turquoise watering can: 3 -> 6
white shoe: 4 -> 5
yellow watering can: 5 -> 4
---
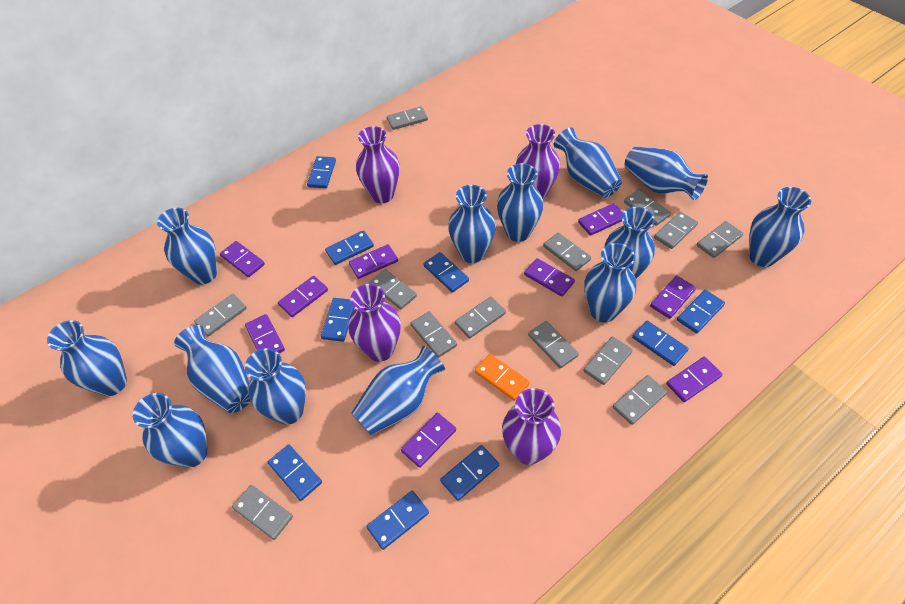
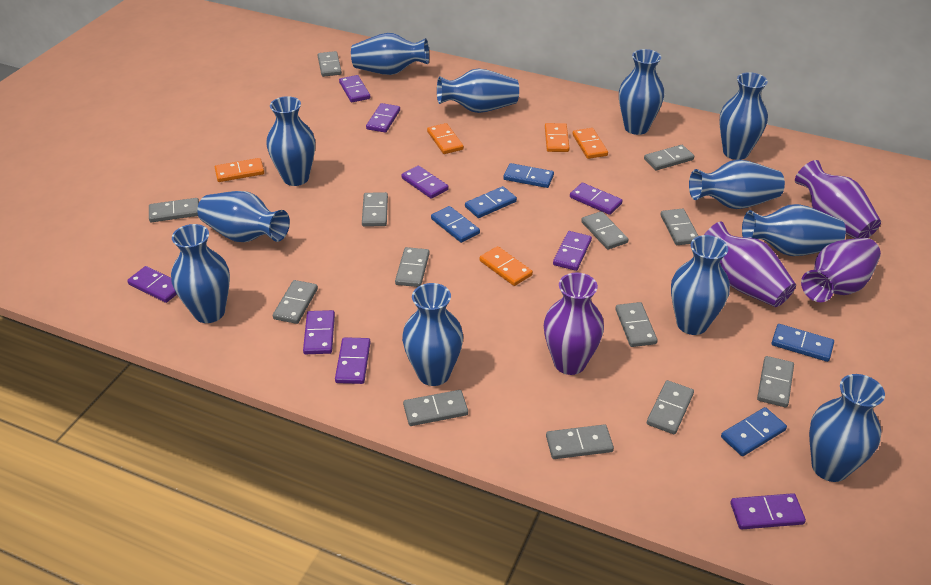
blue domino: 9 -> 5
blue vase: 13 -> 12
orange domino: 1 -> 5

- [Exercise prompt]
In the listing above, the lines from the one containing "turquoise watering can: 3 -> 6" through the one containing "yellow watering can: 5 -> 4" must be set down exactly, with no other lines.

- [Answer space]
turquoise watering can: 3 -> 6
white shoe: 4 -> 5
yellow watering can: 5 -> 4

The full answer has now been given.